[[ Provided material, beginning ]]

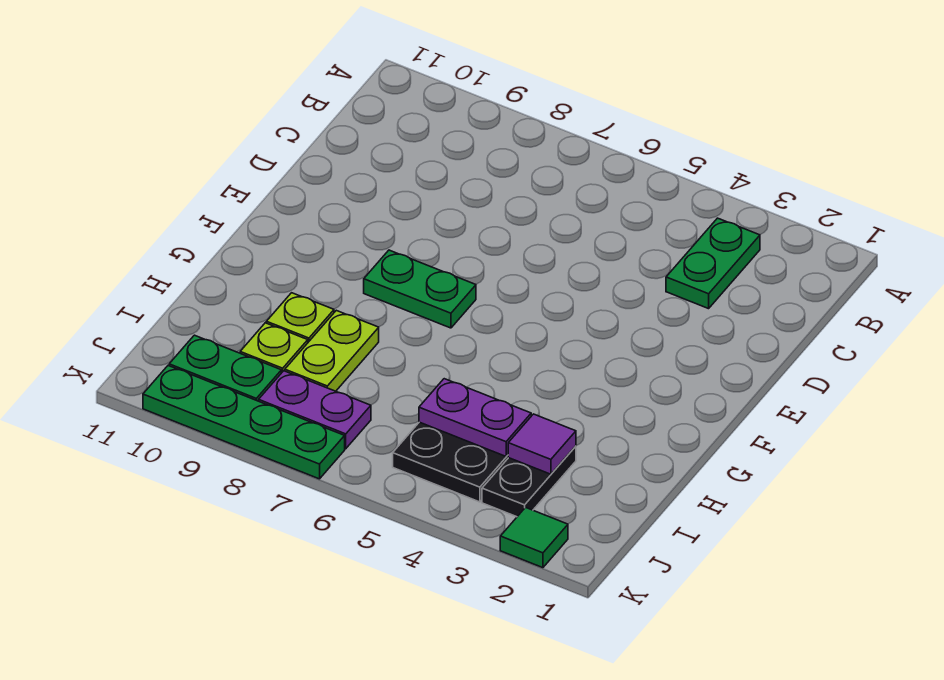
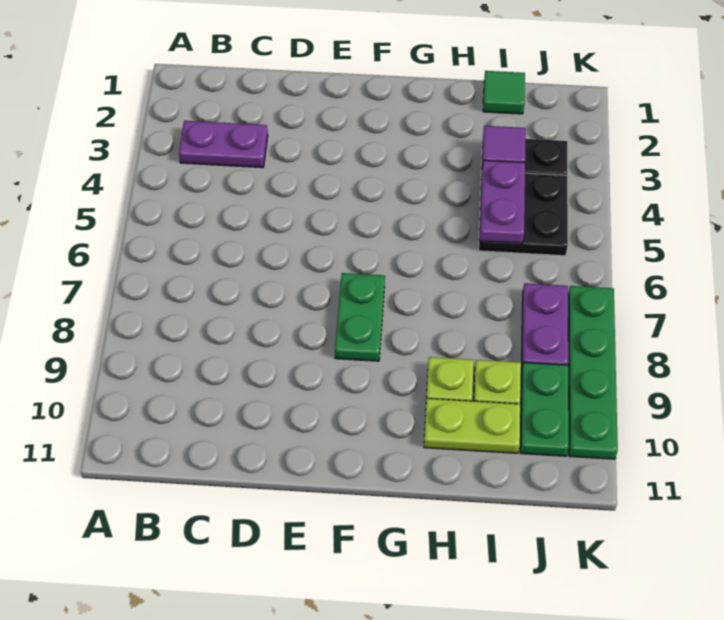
green plate B3:C3 level 1 -> purple plate B3:C3 level 1
lime plate H8:I8 level 1 -> lime plate H10:I10 level 1
green tile K2 level 1 -> green tile I1 level 1

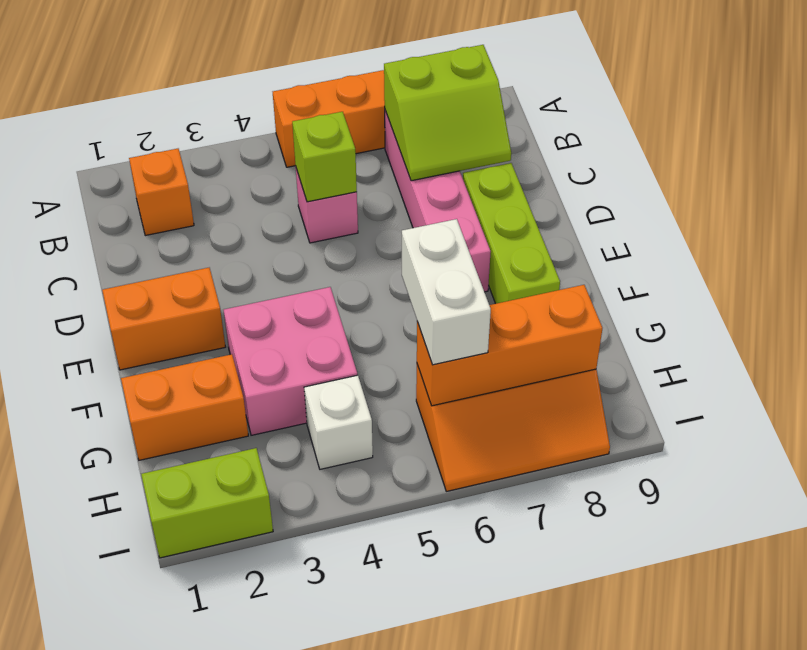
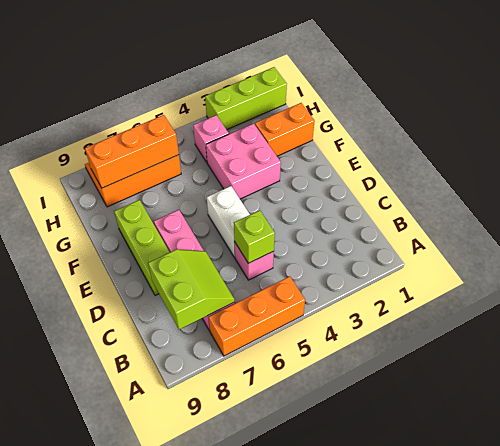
orange brick B2 level 1 -> none
lime slope B7:C8 level 2 top B -> lime slope B7:C8 level 2 top 8
orange brick E1:E2 level 1 -> none
white brick G6:H6 level 3 -> white brick D5:E5 level 1
white brick H4 level 1 -> pink brick H4 level 1
lime brick I1:I2 level 1 -> lime brick I1:I3 level 1

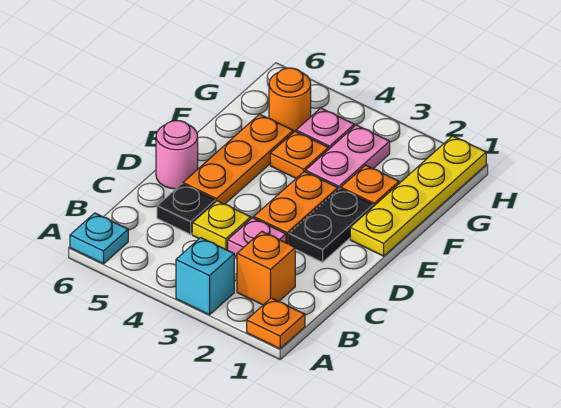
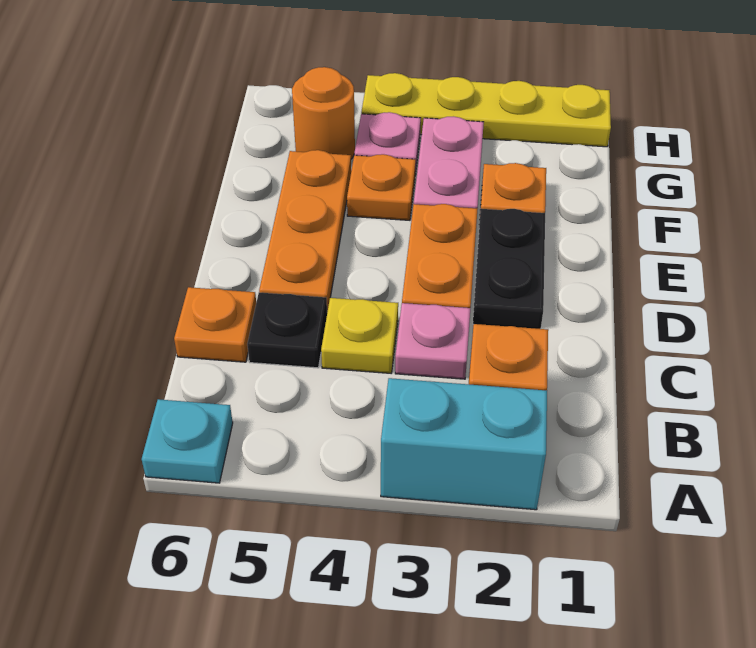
orange plate A1 level 1 -> orange plate C6 level 1
cyan brick A3 level 1 -> cyan brick A2:A3 level 1
pink round brick D6 level 1 -> none
yellow plate E1:H1 level 1 -> yellow plate H1:H4 level 1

[[ Provided material, end ]]

Directions for this task: Output all of the entries verbatim, leaving out any images.

Result:
green plate B3:C3 level 1 -> purple plate B3:C3 level 1
lime plate H8:I8 level 1 -> lime plate H10:I10 level 1
green tile K2 level 1 -> green tile I1 level 1

orange brick B2 level 1 -> none
lime slope B7:C8 level 2 top B -> lime slope B7:C8 level 2 top 8
orange brick E1:E2 level 1 -> none
white brick G6:H6 level 3 -> white brick D5:E5 level 1
white brick H4 level 1 -> pink brick H4 level 1
lime brick I1:I2 level 1 -> lime brick I1:I3 level 1

orange plate A1 level 1 -> orange plate C6 level 1
cyan brick A3 level 1 -> cyan brick A2:A3 level 1
pink round brick D6 level 1 -> none
yellow plate E1:H1 level 1 -> yellow plate H1:H4 level 1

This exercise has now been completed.